#### TASK INSTRUCTIONS:
The material below must be retyped in full, with every line kept exactly as it is.

#### STUDY MATERIAL:
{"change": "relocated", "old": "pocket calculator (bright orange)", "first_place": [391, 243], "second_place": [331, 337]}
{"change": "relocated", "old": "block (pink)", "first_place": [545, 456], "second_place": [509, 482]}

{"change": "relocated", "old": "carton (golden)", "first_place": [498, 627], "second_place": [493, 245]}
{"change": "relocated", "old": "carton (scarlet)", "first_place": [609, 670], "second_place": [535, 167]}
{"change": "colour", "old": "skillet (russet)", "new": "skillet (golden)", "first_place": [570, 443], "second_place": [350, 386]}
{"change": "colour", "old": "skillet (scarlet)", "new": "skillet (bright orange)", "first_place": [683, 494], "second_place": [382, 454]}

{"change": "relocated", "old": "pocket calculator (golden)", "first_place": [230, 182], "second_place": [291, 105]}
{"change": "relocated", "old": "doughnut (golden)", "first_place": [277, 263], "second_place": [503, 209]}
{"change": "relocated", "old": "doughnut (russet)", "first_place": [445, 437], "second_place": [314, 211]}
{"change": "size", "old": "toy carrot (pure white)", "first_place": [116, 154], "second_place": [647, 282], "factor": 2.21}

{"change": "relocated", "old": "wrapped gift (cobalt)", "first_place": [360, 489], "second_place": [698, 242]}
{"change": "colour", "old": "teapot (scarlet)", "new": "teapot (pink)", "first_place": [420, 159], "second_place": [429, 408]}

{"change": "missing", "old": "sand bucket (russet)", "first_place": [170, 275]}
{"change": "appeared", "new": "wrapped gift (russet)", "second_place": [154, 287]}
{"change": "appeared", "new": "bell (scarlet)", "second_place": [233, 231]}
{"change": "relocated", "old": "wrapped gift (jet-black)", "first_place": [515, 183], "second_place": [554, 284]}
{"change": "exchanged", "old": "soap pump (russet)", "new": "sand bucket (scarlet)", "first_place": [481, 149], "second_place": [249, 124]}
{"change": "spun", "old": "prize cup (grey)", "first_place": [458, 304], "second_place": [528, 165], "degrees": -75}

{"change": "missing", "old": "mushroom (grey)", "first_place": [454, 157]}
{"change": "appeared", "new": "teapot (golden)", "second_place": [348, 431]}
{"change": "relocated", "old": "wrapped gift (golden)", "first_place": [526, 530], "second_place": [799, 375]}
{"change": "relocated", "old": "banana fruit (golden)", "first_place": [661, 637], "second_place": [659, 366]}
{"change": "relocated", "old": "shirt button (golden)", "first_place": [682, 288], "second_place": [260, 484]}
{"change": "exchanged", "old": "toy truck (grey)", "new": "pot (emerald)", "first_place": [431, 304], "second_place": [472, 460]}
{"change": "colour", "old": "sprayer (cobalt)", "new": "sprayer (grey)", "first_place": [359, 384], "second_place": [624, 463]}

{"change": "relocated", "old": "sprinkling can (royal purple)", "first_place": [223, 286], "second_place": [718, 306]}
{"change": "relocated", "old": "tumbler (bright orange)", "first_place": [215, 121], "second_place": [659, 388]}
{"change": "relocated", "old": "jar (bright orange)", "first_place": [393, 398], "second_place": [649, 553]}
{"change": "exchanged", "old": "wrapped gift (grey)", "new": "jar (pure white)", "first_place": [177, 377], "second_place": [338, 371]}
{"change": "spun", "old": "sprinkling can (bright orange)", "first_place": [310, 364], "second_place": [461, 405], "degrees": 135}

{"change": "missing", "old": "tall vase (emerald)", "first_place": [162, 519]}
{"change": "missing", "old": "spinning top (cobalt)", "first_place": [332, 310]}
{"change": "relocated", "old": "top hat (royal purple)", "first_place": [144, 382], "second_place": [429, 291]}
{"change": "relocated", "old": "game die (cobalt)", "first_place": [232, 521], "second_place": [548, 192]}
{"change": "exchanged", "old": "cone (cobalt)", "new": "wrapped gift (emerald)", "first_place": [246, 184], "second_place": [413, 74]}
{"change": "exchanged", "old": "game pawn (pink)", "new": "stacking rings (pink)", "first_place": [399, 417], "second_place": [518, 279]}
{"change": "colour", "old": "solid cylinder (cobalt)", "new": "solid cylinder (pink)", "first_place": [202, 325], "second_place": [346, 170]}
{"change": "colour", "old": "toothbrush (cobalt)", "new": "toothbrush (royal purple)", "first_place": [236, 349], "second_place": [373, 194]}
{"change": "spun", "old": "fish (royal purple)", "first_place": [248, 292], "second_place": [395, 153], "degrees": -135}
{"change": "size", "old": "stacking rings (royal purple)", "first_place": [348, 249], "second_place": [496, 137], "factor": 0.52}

#### EXERCISE SOLUTION:
{"change": "relocated", "old": "pocket calculator (bright orange)", "first_place": [391, 243], "second_place": [331, 337]}
{"change": "relocated", "old": "block (pink)", "first_place": [545, 456], "second_place": [509, 482]}

{"change": "relocated", "old": "carton (golden)", "first_place": [498, 627], "second_place": [493, 245]}
{"change": "relocated", "old": "carton (scarlet)", "first_place": [609, 670], "second_place": [535, 167]}
{"change": "colour", "old": "skillet (russet)", "new": "skillet (golden)", "first_place": [570, 443], "second_place": [350, 386]}
{"change": "colour", "old": "skillet (scarlet)", "new": "skillet (bright orange)", "first_place": [683, 494], "second_place": [382, 454]}

{"change": "relocated", "old": "pocket calculator (golden)", "first_place": [230, 182], "second_place": [291, 105]}
{"change": "relocated", "old": "doughnut (golden)", "first_place": [277, 263], "second_place": [503, 209]}
{"change": "relocated", "old": "doughnut (russet)", "first_place": [445, 437], "second_place": [314, 211]}
{"change": "size", "old": "toy carrot (pure white)", "first_place": [116, 154], "second_place": [647, 282], "factor": 2.21}

{"change": "relocated", "old": "wrapped gift (cobalt)", "first_place": [360, 489], "second_place": [698, 242]}
{"change": "colour", "old": "teapot (scarlet)", "new": "teapot (pink)", "first_place": [420, 159], "second_place": [429, 408]}

{"change": "missing", "old": "sand bucket (russet)", "first_place": [170, 275]}
{"change": "appeared", "new": "wrapped gift (russet)", "second_place": [154, 287]}
{"change": "appeared", "new": "bell (scarlet)", "second_place": [233, 231]}
{"change": "relocated", "old": "wrapped gift (jet-black)", "first_place": [515, 183], "second_place": [554, 284]}
{"change": "exchanged", "old": "soap pump (russet)", "new": "sand bucket (scarlet)", "first_place": [481, 149], "second_place": [249, 124]}
{"change": "spun", "old": "prize cup (grey)", "first_place": [458, 304], "second_place": [528, 165], "degrees": -75}

{"change": "missing", "old": "mushroom (grey)", "first_place": [454, 157]}
{"change": "appeared", "new": "teapot (golden)", "second_place": [348, 431]}
{"change": "relocated", "old": "wrapped gift (golden)", "first_place": [526, 530], "second_place": [799, 375]}
{"change": "relocated", "old": "banana fruit (golden)", "first_place": [661, 637], "second_place": [659, 366]}
{"change": "relocated", "old": "shirt button (golden)", "first_place": [682, 288], "second_place": [260, 484]}
{"change": "exchanged", "old": "toy truck (grey)", "new": "pot (emerald)", "first_place": [431, 304], "second_place": [472, 460]}
{"change": "colour", "old": "sprayer (cobalt)", "new": "sprayer (grey)", "first_place": [359, 384], "second_place": [624, 463]}

{"change": "relocated", "old": "sprinkling can (royal purple)", "first_place": [223, 286], "second_place": [718, 306]}
{"change": "relocated", "old": "tumbler (bright orange)", "first_place": [215, 121], "second_place": [659, 388]}
{"change": "relocated", "old": "jar (bright orange)", "first_place": [393, 398], "second_place": [649, 553]}
{"change": "exchanged", "old": "wrapped gift (grey)", "new": "jar (pure white)", "first_place": [177, 377], "second_place": [338, 371]}
{"change": "spun", "old": "sprinkling can (bright orange)", "first_place": [310, 364], "second_place": [461, 405], "degrees": 135}

{"change": "missing", "old": "tall vase (emerald)", "first_place": [162, 519]}
{"change": "missing", "old": "spinning top (cobalt)", "first_place": [332, 310]}
{"change": "relocated", "old": "top hat (royal purple)", "first_place": [144, 382], "second_place": [429, 291]}
{"change": "relocated", "old": "game die (cobalt)", "first_place": [232, 521], "second_place": [548, 192]}
{"change": "exchanged", "old": "cone (cobalt)", "new": "wrapped gift (emerald)", "first_place": [246, 184], "second_place": [413, 74]}
{"change": "exchanged", "old": "game pawn (pink)", "new": "stacking rings (pink)", "first_place": [399, 417], "second_place": [518, 279]}
{"change": "colour", "old": "solid cylinder (cobalt)", "new": "solid cylinder (pink)", "first_place": [202, 325], "second_place": [346, 170]}
{"change": "colour", "old": "toothbrush (cobalt)", "new": "toothbrush (royal purple)", "first_place": [236, 349], "second_place": [373, 194]}
{"change": "spun", "old": "fish (royal purple)", "first_place": [248, 292], "second_place": [395, 153], "degrees": -135}
{"change": "size", "old": "stacking rings (royal purple)", "first_place": [348, 249], "second_place": [496, 137], "factor": 0.52}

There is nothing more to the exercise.